Scene difference descriptions

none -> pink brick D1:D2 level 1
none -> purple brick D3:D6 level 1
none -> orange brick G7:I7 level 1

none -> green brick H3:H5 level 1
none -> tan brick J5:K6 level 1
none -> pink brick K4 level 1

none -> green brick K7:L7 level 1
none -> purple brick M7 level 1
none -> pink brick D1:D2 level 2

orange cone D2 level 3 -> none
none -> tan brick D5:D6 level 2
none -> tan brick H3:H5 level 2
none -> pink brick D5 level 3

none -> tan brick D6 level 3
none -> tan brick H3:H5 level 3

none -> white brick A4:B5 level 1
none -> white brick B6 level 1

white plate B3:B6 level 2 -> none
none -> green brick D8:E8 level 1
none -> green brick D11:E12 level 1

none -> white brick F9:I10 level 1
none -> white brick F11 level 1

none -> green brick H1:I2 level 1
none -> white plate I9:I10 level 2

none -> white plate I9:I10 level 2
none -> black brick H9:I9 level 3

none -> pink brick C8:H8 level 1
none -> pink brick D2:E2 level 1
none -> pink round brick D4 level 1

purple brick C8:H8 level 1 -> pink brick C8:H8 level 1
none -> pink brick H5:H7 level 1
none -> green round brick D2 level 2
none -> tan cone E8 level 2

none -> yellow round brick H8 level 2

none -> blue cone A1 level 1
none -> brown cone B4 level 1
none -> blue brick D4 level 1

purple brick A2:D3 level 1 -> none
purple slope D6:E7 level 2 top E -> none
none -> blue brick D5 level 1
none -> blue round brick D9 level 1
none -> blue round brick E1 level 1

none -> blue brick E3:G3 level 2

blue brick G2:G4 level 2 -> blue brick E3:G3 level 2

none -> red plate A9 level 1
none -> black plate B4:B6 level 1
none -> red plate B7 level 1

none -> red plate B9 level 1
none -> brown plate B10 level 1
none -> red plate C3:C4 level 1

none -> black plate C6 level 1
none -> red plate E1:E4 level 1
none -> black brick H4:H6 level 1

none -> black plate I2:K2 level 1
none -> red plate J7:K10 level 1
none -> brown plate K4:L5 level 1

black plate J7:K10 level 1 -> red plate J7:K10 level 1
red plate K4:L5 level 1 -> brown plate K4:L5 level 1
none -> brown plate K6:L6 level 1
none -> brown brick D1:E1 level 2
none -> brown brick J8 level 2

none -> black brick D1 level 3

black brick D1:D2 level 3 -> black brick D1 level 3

• Activity
From the records above, count the lines in which the string "white" is found, and answer with the number alone.

• Expected answer
7